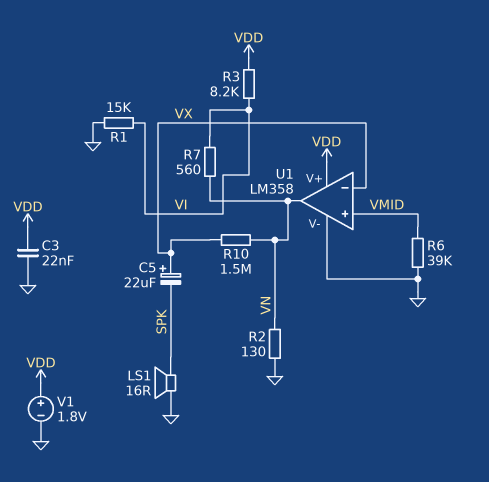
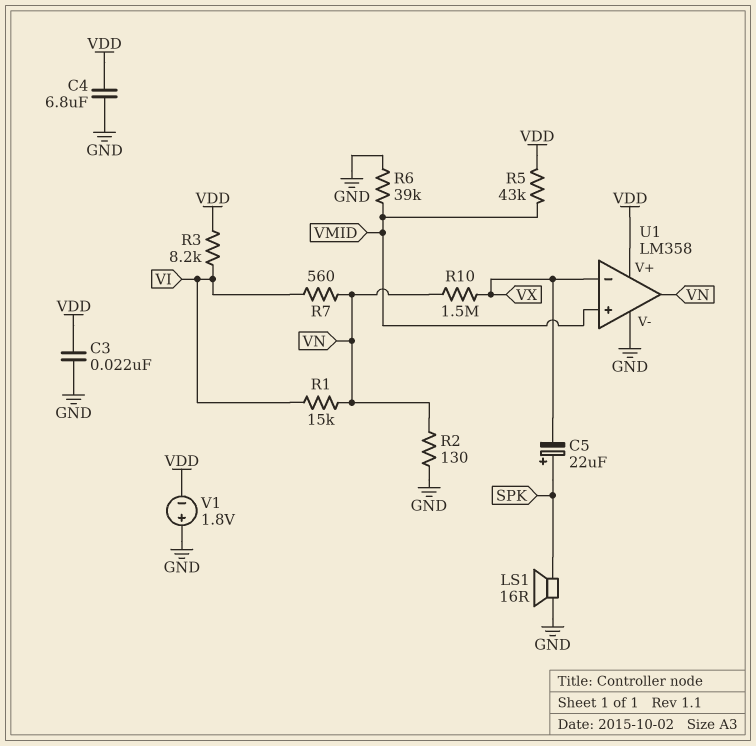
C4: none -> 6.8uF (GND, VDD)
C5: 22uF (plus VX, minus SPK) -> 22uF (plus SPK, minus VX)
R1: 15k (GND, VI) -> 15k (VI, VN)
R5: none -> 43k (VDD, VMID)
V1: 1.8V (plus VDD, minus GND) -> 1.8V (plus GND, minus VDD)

..............................

# ACTIVITY:
For the word "none", work out how many lines of the entries contain it, and state the number alone.

# SOLUTION TO THIS PROBLEM:
2